** Available records **
——

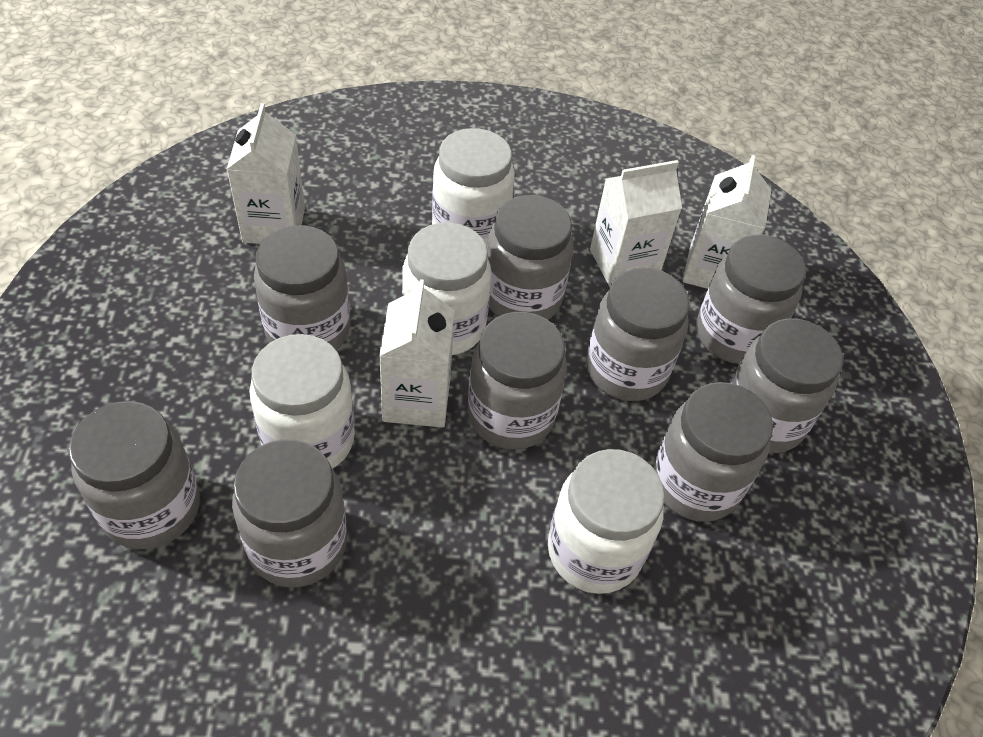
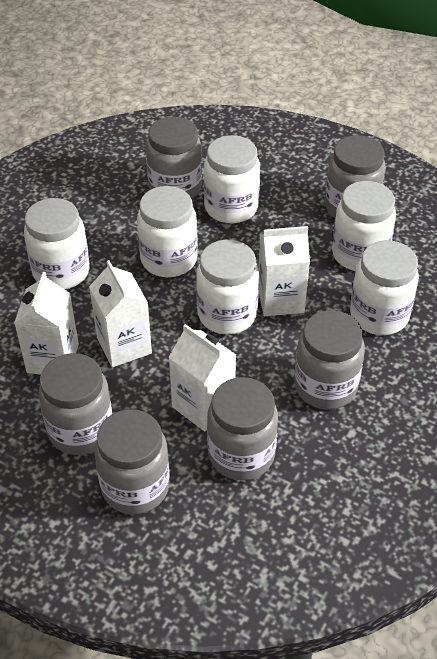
grey jar: 9 -> 6
white jar: 4 -> 6

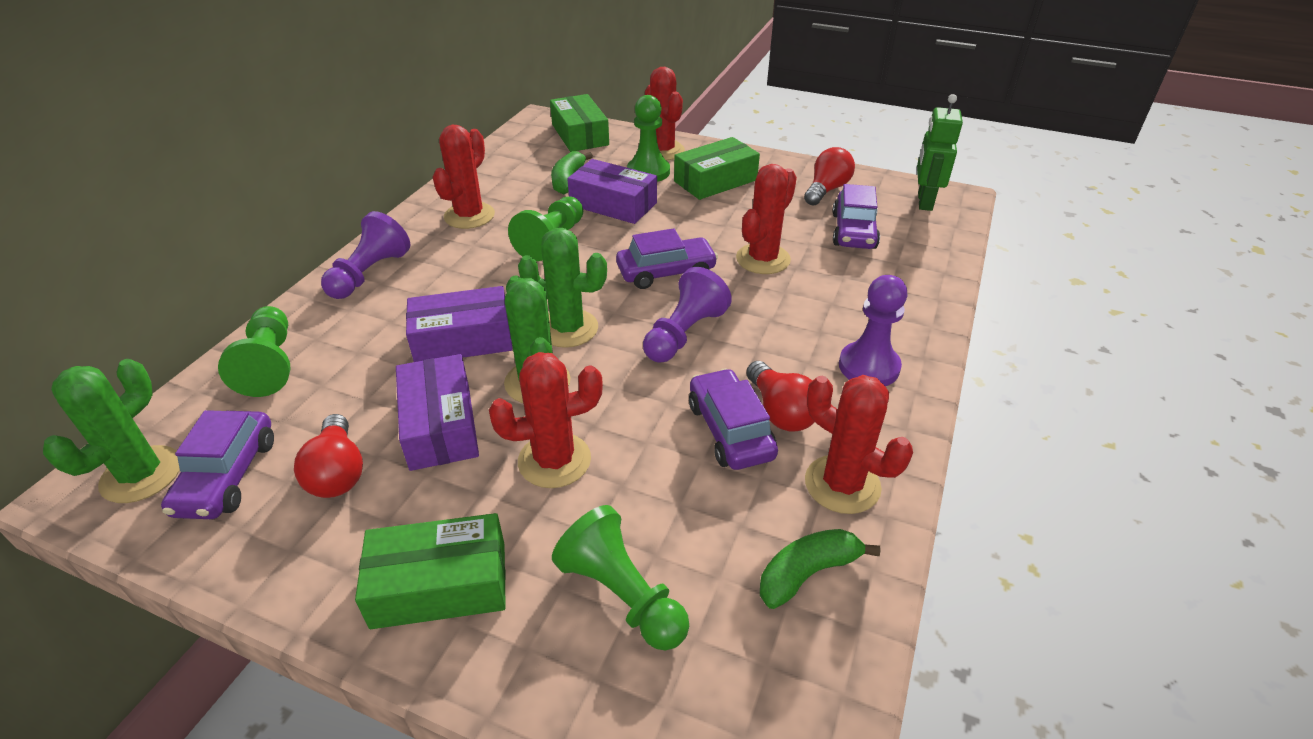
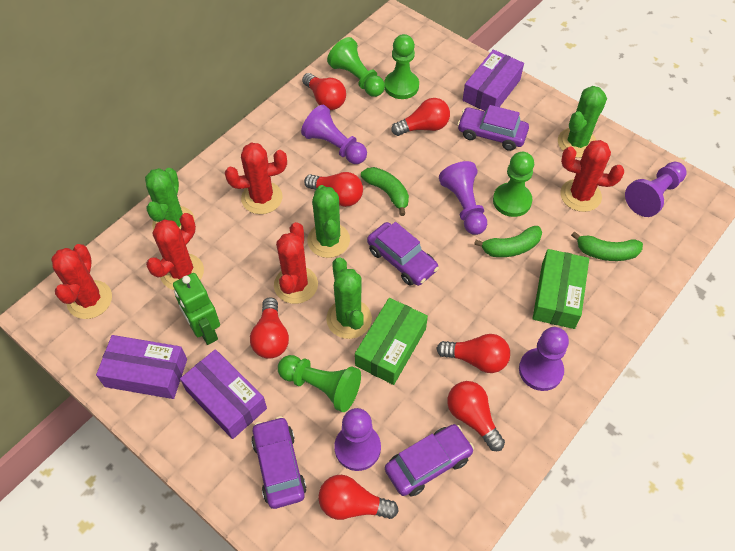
green banana: 2 -> 3
green box: 3 -> 2
green cactus: 3 -> 4
purple pawn: 3 -> 5
red light bulb: 3 -> 7

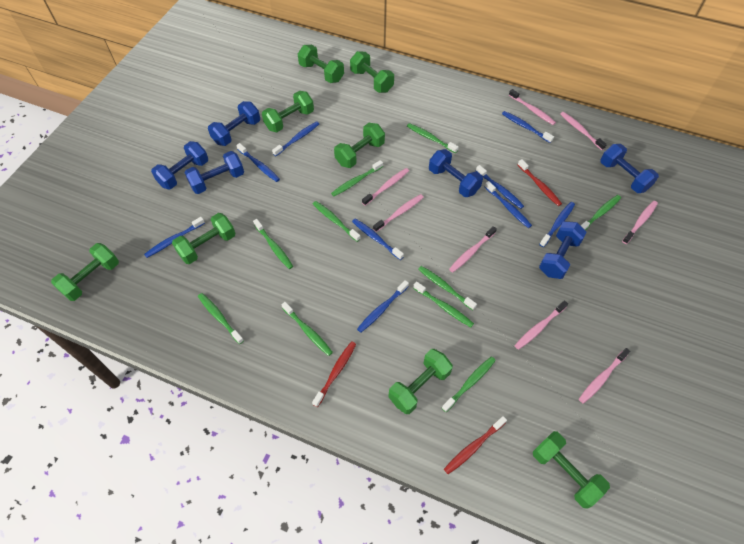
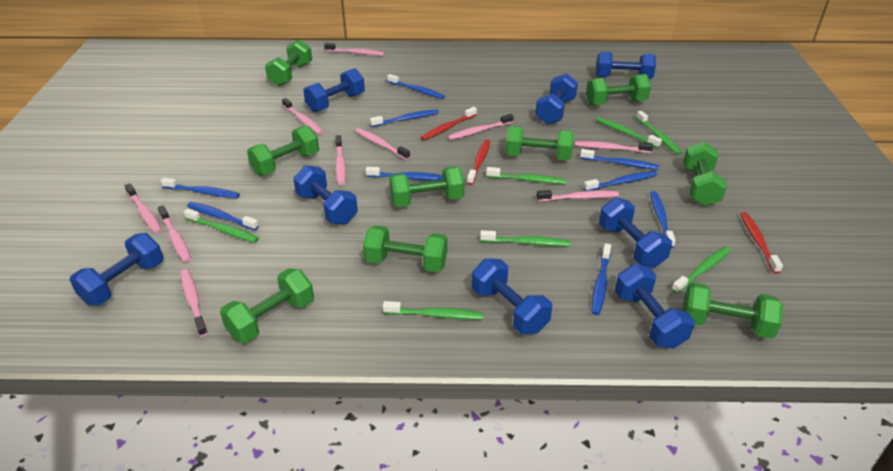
blue dumbbell: 6 -> 8
green dumbbell: 8 -> 9
green toothbrush: 10 -> 7
pink toothbrush: 8 -> 10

——

** Task brief **
Final part of the records: return the line that contains "green dumbbell: 8 -> 9" and every line after it, exactly, with no other lines added.

** Response area **
green dumbbell: 8 -> 9
green toothbrush: 10 -> 7
pink toothbrush: 8 -> 10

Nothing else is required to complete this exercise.